* Set exercise
Copy the entries below verbatim, from the first line up to and including the line that contains "Ann Wilson of Heart - These Dreams (380, 172)".
※ ※ ※
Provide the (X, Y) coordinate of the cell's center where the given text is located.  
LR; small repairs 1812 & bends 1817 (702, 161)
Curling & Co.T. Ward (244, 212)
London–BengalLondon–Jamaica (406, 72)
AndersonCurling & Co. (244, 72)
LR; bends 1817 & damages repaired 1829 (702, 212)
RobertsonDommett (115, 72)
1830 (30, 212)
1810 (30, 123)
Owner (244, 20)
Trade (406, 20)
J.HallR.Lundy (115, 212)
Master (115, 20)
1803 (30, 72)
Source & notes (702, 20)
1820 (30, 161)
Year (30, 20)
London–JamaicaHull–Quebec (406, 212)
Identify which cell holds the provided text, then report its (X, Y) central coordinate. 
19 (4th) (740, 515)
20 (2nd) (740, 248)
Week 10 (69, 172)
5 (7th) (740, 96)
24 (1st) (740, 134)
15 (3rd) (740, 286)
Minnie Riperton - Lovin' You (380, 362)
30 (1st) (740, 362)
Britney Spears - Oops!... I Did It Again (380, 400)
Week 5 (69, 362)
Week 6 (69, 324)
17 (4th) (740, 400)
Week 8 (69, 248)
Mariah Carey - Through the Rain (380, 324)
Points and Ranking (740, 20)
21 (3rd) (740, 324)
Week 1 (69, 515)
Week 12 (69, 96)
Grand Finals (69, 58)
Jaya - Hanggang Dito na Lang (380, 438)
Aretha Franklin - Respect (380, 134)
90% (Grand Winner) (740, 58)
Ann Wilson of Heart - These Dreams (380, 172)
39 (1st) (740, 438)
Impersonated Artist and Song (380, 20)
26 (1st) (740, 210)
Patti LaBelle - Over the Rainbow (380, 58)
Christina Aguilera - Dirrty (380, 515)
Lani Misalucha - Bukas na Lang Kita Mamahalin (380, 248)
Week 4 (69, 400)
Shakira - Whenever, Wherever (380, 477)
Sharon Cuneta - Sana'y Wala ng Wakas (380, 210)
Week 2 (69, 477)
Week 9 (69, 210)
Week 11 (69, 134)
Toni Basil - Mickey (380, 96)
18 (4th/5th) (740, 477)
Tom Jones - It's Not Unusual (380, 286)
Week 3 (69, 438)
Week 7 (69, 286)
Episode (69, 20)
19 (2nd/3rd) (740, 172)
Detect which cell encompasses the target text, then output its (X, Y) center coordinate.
※ ※ ※
* Written response
Provide the (X, Y) coordinate of the cell's center where the given text is located.  
LR; small repairs 1812 & bends 1817 (702, 161)
Curling & Co.T. Ward (244, 212)
London–BengalLondon–Jamaica (406, 72)
AndersonCurling & Co. (244, 72)
LR; bends 1817 & damages repaired 1829 (702, 212)
RobertsonDommett (115, 72)
1830 (30, 212)
1810 (30, 123)
Owner (244, 20)
Trade (406, 20)
J.HallR.Lundy (115, 212)
Master (115, 20)
1803 (30, 72)
Source & notes (702, 20)
1820 (30, 161)
Year (30, 20)
London–JamaicaHull–Quebec (406, 212)
Identify which cell holds the provided text, then report its (X, Y) central coordinate. 
19 (4th) (740, 515)
20 (2nd) (740, 248)
Week 10 (69, 172)
5 (7th) (740, 96)
24 (1st) (740, 134)
15 (3rd) (740, 286)
Minnie Riperton - Lovin' You (380, 362)
30 (1st) (740, 362)
Britney Spears - Oops!... I Did It Again (380, 400)
Week 5 (69, 362)
Week 6 (69, 324)
17 (4th) (740, 400)
Week 8 (69, 248)
Mariah Carey - Through the Rain (380, 324)
Points and Ranking (740, 20)
21 (3rd) (740, 324)
Week 1 (69, 515)
Week 12 (69, 96)
Grand Finals (69, 58)
Jaya - Hanggang Dito na Lang (380, 438)
Aretha Franklin - Respect (380, 134)
90% (Grand Winner) (740, 58)
Ann Wilson of Heart - These Dreams (380, 172)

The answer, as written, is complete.